Input section start

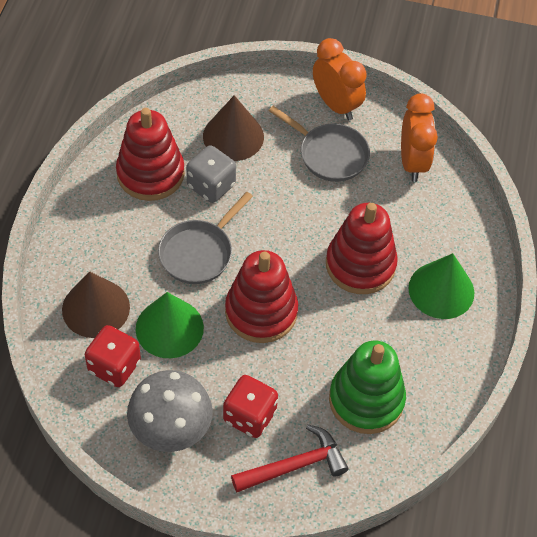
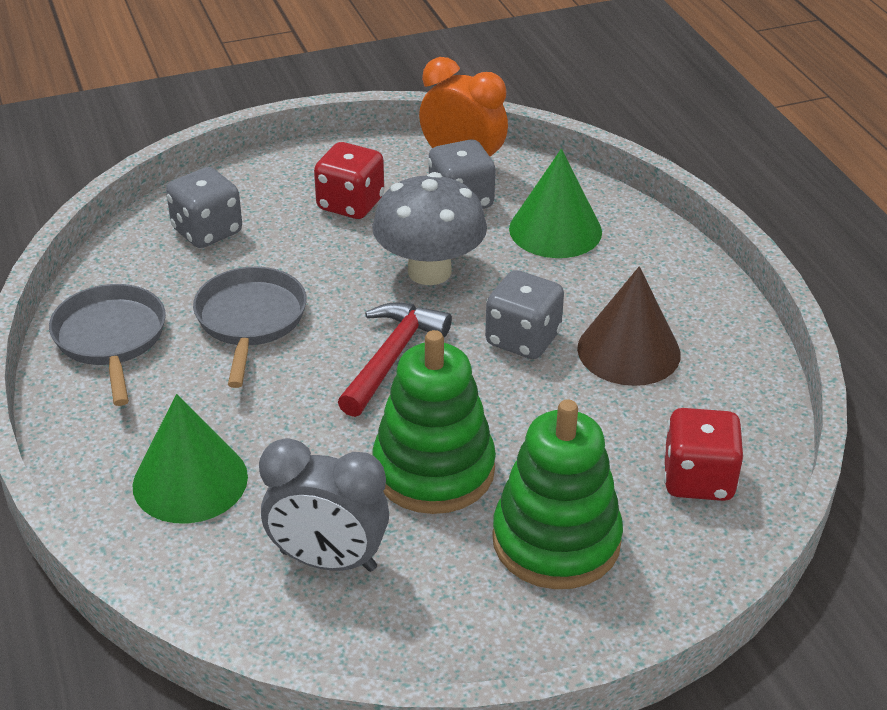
brown cone: [62,271,130,338] [203,95,264,161] = 2 -> [577,266,681,386] = 1
green stacking toy: [329,340,406,434] = 1 -> [372,330,496,514] [492,399,623,589] = 2
grey clock: none = 0 -> [259,438,389,572] = 1
grey dice: [186,145,236,203] = 1 -> [166,167,242,248] [428,139,495,209] [485,270,564,359] = 3
orange clock: [313,38,367,120] [401,93,438,182] = 2 -> [419,57,508,157] = 1
red stacking toy: [116,108,185,201] [225,250,298,343] [326,203,398,294] = 3 -> none = 0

Input section end

● **Aim of the task**:
Only the lines containing the string "none" are needed; pull them out of the records.

● **Exercise output**:
grey clock: none = 0 -> [259,438,389,572] = 1
red stacking toy: [116,108,185,201] [225,250,298,343] [326,203,398,294] = 3 -> none = 0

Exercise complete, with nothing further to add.